Transcribe the entries exactly; images are not part of the copy.

** Opening Task input block **

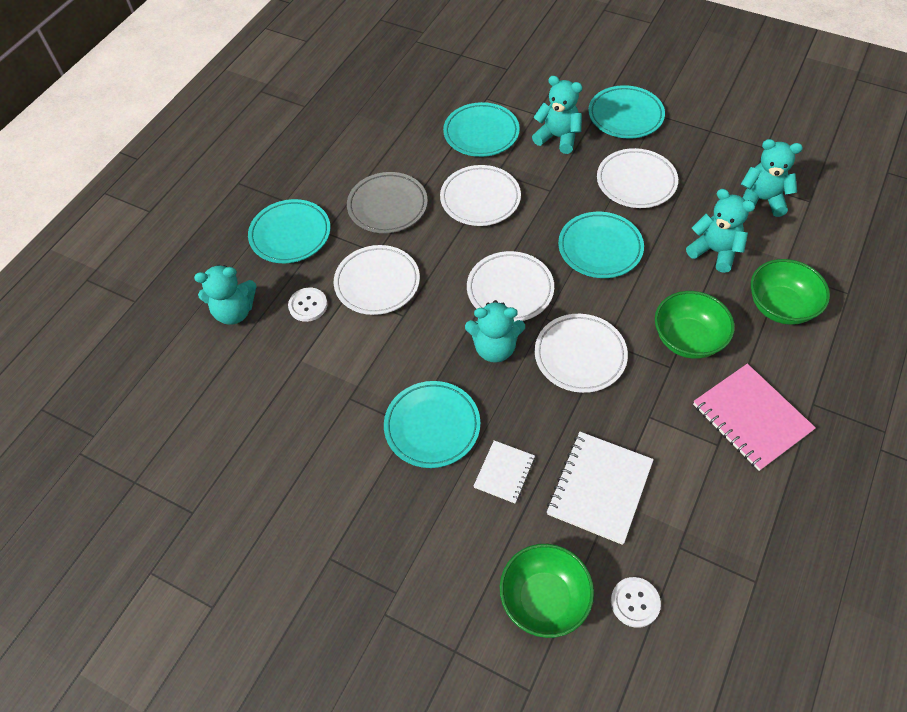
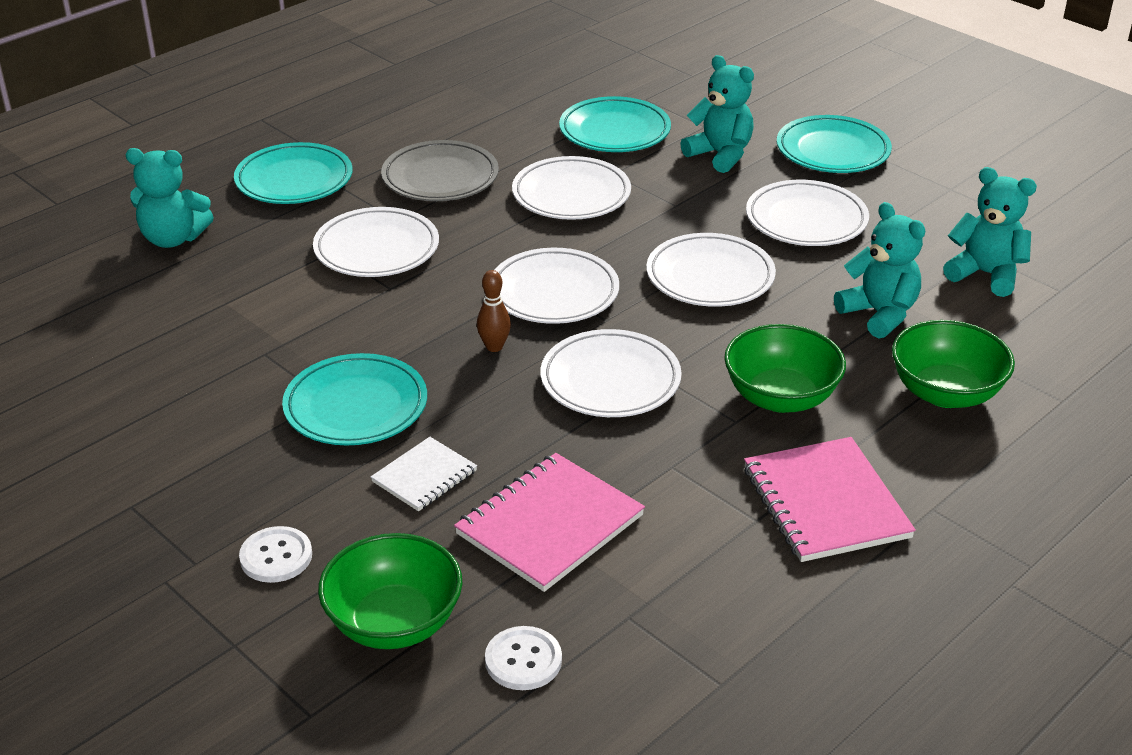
camera: 15 degrees right, 20 degrees down
(308, 305) = (271, 252): white button -> white button (276, 556)
(495, 348) = (494, 347): turquoise teddy bear -> brown bowling pin
(599, 488) = (549, 525): white notebook -> pink notebook
(600, 248) = (710, 277): turquoise plate -> white plate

** Closing Task input block **

◆ **Task solution**
camera: 15 degrees right, 20 degrees down
(308, 305) = (271, 252): white button -> white button (276, 556)
(495, 348) = (494, 347): turquoise teddy bear -> brown bowling pin
(599, 488) = (549, 525): white notebook -> pink notebook
(600, 248) = (710, 277): turquoise plate -> white plate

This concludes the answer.